Copy all lines below that use the word "duck".

______________________________

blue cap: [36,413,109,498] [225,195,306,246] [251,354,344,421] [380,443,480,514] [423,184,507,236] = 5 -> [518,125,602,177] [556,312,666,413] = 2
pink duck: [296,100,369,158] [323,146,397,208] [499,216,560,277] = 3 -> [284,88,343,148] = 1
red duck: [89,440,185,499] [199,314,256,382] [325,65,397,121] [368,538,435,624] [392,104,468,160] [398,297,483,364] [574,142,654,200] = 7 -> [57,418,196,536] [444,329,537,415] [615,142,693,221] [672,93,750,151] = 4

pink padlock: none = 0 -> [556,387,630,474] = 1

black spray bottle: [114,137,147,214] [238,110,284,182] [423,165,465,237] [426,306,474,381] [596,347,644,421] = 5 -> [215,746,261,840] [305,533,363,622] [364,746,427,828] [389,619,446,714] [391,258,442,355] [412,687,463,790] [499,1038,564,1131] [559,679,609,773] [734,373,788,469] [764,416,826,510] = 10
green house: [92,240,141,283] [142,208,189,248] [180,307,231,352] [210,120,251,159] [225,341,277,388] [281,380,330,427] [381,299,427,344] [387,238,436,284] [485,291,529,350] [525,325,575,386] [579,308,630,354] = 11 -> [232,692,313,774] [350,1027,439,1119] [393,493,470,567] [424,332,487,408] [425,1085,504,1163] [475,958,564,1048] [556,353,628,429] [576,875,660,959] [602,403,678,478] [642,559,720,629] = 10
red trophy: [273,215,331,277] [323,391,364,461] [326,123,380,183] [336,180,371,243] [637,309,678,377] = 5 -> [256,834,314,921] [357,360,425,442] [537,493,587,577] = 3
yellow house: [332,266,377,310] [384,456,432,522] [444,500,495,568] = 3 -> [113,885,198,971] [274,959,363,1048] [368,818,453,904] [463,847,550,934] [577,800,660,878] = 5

______________________________

> PROBLEM SOLUTION
pink duck: [296,100,369,158] [323,146,397,208] [499,216,560,277] = 3 -> [284,88,343,148] = 1
red duck: [89,440,185,499] [199,314,256,382] [325,65,397,121] [368,538,435,624] [392,104,468,160] [398,297,483,364] [574,142,654,200] = 7 -> [57,418,196,536] [444,329,537,415] [615,142,693,221] [672,93,750,151] = 4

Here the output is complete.